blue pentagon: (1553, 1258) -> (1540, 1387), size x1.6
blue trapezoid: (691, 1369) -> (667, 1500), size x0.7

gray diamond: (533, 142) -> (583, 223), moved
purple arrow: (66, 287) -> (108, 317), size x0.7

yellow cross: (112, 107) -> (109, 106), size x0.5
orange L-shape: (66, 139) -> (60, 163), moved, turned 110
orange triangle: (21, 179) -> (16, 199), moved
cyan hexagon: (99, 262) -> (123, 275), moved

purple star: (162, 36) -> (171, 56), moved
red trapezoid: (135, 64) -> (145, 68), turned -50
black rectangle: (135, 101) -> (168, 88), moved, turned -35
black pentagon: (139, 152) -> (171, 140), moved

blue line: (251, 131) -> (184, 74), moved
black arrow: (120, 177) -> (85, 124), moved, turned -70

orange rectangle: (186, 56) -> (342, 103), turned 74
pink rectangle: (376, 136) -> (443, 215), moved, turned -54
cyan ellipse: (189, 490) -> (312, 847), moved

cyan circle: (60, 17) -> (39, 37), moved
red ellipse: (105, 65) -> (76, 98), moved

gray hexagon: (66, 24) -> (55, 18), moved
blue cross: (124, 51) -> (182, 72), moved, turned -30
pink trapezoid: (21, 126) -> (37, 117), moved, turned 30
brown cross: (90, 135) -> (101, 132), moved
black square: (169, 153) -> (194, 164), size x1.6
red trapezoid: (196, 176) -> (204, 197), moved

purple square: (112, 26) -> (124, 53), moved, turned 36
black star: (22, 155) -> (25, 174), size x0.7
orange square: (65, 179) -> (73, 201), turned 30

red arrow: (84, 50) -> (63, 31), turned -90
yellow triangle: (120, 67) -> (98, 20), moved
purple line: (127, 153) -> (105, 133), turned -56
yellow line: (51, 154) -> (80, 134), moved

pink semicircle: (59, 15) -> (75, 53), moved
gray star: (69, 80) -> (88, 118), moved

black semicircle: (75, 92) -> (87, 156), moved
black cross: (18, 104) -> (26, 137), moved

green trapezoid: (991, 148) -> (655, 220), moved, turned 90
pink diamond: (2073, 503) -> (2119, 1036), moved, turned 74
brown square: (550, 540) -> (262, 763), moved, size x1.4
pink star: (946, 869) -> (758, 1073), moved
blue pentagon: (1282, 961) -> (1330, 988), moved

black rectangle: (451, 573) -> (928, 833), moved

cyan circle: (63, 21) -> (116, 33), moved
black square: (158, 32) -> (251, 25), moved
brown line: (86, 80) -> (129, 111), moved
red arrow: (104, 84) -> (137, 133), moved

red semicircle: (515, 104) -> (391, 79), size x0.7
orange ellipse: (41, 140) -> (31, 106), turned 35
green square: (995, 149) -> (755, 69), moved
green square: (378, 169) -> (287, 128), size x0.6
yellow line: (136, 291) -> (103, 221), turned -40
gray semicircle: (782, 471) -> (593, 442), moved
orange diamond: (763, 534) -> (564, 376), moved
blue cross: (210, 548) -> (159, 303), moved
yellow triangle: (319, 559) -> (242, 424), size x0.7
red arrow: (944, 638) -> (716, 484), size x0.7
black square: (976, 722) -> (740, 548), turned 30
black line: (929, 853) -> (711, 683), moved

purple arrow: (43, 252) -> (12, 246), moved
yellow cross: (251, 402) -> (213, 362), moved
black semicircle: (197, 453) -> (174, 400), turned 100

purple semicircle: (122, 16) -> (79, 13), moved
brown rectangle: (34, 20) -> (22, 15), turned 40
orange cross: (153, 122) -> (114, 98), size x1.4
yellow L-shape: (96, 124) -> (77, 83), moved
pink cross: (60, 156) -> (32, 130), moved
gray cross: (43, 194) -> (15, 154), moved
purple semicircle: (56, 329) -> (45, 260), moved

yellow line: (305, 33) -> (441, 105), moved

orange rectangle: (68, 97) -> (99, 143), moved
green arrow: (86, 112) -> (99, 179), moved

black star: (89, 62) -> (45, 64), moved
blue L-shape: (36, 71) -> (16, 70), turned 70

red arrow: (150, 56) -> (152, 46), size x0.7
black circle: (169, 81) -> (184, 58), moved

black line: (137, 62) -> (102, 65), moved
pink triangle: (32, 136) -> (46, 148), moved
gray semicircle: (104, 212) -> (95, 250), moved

========================================

**WHAT YOU WILL DO:**
Every entry must appear in the answer exactly as written.

**RESULT:**
blue pentagon: (1553, 1258) -> (1540, 1387), size x1.6
blue trapezoid: (691, 1369) -> (667, 1500), size x0.7

gray diamond: (533, 142) -> (583, 223), moved
purple arrow: (66, 287) -> (108, 317), size x0.7

yellow cross: (112, 107) -> (109, 106), size x0.5
orange L-shape: (66, 139) -> (60, 163), moved, turned 110
orange triangle: (21, 179) -> (16, 199), moved
cyan hexagon: (99, 262) -> (123, 275), moved

purple star: (162, 36) -> (171, 56), moved
red trapezoid: (135, 64) -> (145, 68), turned -50
black rectangle: (135, 101) -> (168, 88), moved, turned -35
black pentagon: (139, 152) -> (171, 140), moved

blue line: (251, 131) -> (184, 74), moved
black arrow: (120, 177) -> (85, 124), moved, turned -70

orange rectangle: (186, 56) -> (342, 103), turned 74
pink rectangle: (376, 136) -> (443, 215), moved, turned -54
cyan ellipse: (189, 490) -> (312, 847), moved

cyan circle: (60, 17) -> (39, 37), moved
red ellipse: (105, 65) -> (76, 98), moved

gray hexagon: (66, 24) -> (55, 18), moved
blue cross: (124, 51) -> (182, 72), moved, turned -30
pink trapezoid: (21, 126) -> (37, 117), moved, turned 30
brown cross: (90, 135) -> (101, 132), moved
black square: (169, 153) -> (194, 164), size x1.6
red trapezoid: (196, 176) -> (204, 197), moved

purple square: (112, 26) -> (124, 53), moved, turned 36
black star: (22, 155) -> (25, 174), size x0.7
orange square: (65, 179) -> (73, 201), turned 30

red arrow: (84, 50) -> (63, 31), turned -90
yellow triangle: (120, 67) -> (98, 20), moved
purple line: (127, 153) -> (105, 133), turned -56
yellow line: (51, 154) -> (80, 134), moved

pink semicircle: (59, 15) -> (75, 53), moved
gray star: (69, 80) -> (88, 118), moved

black semicircle: (75, 92) -> (87, 156), moved
black cross: (18, 104) -> (26, 137), moved

green trapezoid: (991, 148) -> (655, 220), moved, turned 90
pink diamond: (2073, 503) -> (2119, 1036), moved, turned 74
brown square: (550, 540) -> (262, 763), moved, size x1.4
pink star: (946, 869) -> (758, 1073), moved
blue pentagon: (1282, 961) -> (1330, 988), moved

black rectangle: (451, 573) -> (928, 833), moved

cyan circle: (63, 21) -> (116, 33), moved
black square: (158, 32) -> (251, 25), moved
brown line: (86, 80) -> (129, 111), moved
red arrow: (104, 84) -> (137, 133), moved

red semicircle: (515, 104) -> (391, 79), size x0.7
orange ellipse: (41, 140) -> (31, 106), turned 35
green square: (995, 149) -> (755, 69), moved
green square: (378, 169) -> (287, 128), size x0.6
yellow line: (136, 291) -> (103, 221), turned -40
gray semicircle: (782, 471) -> (593, 442), moved
orange diamond: (763, 534) -> (564, 376), moved
blue cross: (210, 548) -> (159, 303), moved
yellow triangle: (319, 559) -> (242, 424), size x0.7
red arrow: (944, 638) -> (716, 484), size x0.7
black square: (976, 722) -> (740, 548), turned 30
black line: (929, 853) -> (711, 683), moved

purple arrow: (43, 252) -> (12, 246), moved
yellow cross: (251, 402) -> (213, 362), moved
black semicircle: (197, 453) -> (174, 400), turned 100

purple semicircle: (122, 16) -> (79, 13), moved
brown rectangle: (34, 20) -> (22, 15), turned 40
orange cross: (153, 122) -> (114, 98), size x1.4
yellow L-shape: (96, 124) -> (77, 83), moved
pink cross: (60, 156) -> (32, 130), moved
gray cross: (43, 194) -> (15, 154), moved
purple semicircle: (56, 329) -> (45, 260), moved

yellow line: (305, 33) -> (441, 105), moved

orange rectangle: (68, 97) -> (99, 143), moved
green arrow: (86, 112) -> (99, 179), moved

black star: (89, 62) -> (45, 64), moved
blue L-shape: (36, 71) -> (16, 70), turned 70

red arrow: (150, 56) -> (152, 46), size x0.7
black circle: (169, 81) -> (184, 58), moved

black line: (137, 62) -> (102, 65), moved
pink triangle: (32, 136) -> (46, 148), moved
gray semicircle: (104, 212) -> (95, 250), moved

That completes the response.